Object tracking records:
%%

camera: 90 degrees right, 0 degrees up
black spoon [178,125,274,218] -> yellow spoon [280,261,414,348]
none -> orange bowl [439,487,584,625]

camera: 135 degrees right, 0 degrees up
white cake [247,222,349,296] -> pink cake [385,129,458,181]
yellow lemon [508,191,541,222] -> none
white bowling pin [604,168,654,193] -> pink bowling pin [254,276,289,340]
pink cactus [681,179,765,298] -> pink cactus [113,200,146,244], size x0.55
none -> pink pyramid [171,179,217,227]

%%
%%

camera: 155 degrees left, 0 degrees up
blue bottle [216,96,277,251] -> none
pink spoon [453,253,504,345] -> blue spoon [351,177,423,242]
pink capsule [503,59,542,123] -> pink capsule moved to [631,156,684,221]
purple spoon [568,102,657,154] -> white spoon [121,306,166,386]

%%

- **What to do**:
Out of the entries above, write out only the lines between the line holding "pink cactus [681,179,765,298]" and the line holding "none -> pink pyramid [171,179,217,227]", inclusive, each exactly as given.

- **Your response**:
pink cactus [681,179,765,298] -> pink cactus [113,200,146,244], size x0.55
none -> pink pyramid [171,179,217,227]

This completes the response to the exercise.